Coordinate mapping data

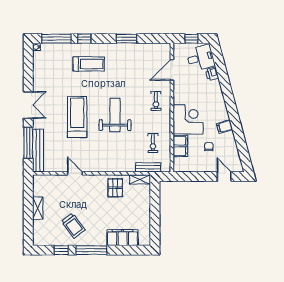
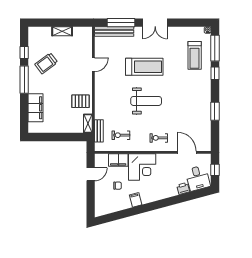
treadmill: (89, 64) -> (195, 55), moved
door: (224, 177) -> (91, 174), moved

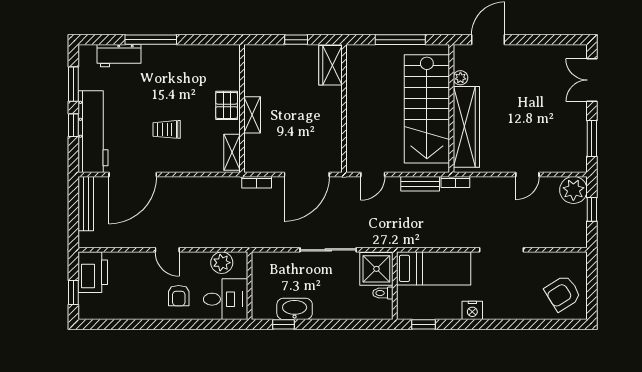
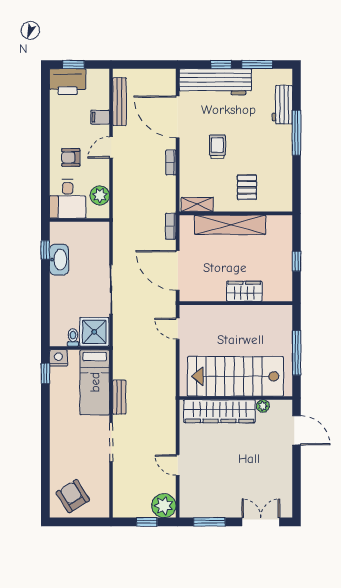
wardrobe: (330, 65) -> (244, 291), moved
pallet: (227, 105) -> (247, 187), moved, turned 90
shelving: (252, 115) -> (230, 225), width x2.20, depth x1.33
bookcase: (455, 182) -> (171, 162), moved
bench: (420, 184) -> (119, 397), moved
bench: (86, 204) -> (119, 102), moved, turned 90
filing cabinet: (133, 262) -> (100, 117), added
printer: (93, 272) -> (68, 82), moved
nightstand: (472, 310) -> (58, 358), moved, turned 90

EXERCISE DIRECTIONS →
Considering only the data above, return the lines in which "turned" occurs.

RESULT OF THE TASK →
pallet: (227, 105) -> (247, 187), moved, turned 90
bench: (86, 204) -> (119, 102), moved, turned 90
nightstand: (472, 310) -> (58, 358), moved, turned 90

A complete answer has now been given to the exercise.